### PROBLEM STATEMENT
Please print each record exactly, omitting none of them.
*** GIVEN RECORDS ***
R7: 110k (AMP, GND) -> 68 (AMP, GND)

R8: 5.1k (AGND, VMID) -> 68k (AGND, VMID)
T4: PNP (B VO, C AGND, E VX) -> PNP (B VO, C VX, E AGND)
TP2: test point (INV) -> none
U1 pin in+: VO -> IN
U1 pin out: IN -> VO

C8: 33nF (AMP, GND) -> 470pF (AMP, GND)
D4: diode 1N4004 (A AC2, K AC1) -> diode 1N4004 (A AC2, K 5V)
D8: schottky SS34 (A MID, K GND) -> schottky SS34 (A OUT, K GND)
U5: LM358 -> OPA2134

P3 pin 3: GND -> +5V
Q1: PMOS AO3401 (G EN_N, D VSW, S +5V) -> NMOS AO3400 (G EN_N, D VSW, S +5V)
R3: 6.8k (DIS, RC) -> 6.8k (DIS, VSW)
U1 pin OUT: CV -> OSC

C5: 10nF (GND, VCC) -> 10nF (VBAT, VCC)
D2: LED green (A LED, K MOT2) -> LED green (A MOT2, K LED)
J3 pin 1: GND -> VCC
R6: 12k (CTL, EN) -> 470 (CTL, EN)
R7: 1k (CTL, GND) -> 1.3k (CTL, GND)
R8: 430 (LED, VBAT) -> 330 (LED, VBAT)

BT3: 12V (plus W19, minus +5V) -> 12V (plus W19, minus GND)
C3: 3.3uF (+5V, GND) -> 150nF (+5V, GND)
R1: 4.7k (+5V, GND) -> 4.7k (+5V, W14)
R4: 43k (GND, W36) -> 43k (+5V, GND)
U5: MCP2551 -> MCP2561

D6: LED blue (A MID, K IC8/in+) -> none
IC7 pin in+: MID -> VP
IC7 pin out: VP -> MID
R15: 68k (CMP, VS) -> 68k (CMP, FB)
*** End of GIVEN RECORDS ***
### WRITTEN RESPONSE
R7: 110k (AMP, GND) -> 68 (AMP, GND)

R8: 5.1k (AGND, VMID) -> 68k (AGND, VMID)
T4: PNP (B VO, C AGND, E VX) -> PNP (B VO, C VX, E AGND)
TP2: test point (INV) -> none
U1 pin in+: VO -> IN
U1 pin out: IN -> VO

C8: 33nF (AMP, GND) -> 470pF (AMP, GND)
D4: diode 1N4004 (A AC2, K AC1) -> diode 1N4004 (A AC2, K 5V)
D8: schottky SS34 (A MID, K GND) -> schottky SS34 (A OUT, K GND)
U5: LM358 -> OPA2134

P3 pin 3: GND -> +5V
Q1: PMOS AO3401 (G EN_N, D VSW, S +5V) -> NMOS AO3400 (G EN_N, D VSW, S +5V)
R3: 6.8k (DIS, RC) -> 6.8k (DIS, VSW)
U1 pin OUT: CV -> OSC

C5: 10nF (GND, VCC) -> 10nF (VBAT, VCC)
D2: LED green (A LED, K MOT2) -> LED green (A MOT2, K LED)
J3 pin 1: GND -> VCC
R6: 12k (CTL, EN) -> 470 (CTL, EN)
R7: 1k (CTL, GND) -> 1.3k (CTL, GND)
R8: 430 (LED, VBAT) -> 330 (LED, VBAT)

BT3: 12V (plus W19, minus +5V) -> 12V (plus W19, minus GND)
C3: 3.3uF (+5V, GND) -> 150nF (+5V, GND)
R1: 4.7k (+5V, GND) -> 4.7k (+5V, W14)
R4: 43k (GND, W36) -> 43k (+5V, GND)
U5: MCP2551 -> MCP2561

D6: LED blue (A MID, K IC8/in+) -> none
IC7 pin in+: MID -> VP
IC7 pin out: VP -> MID
R15: 68k (CMP, VS) -> 68k (CMP, FB)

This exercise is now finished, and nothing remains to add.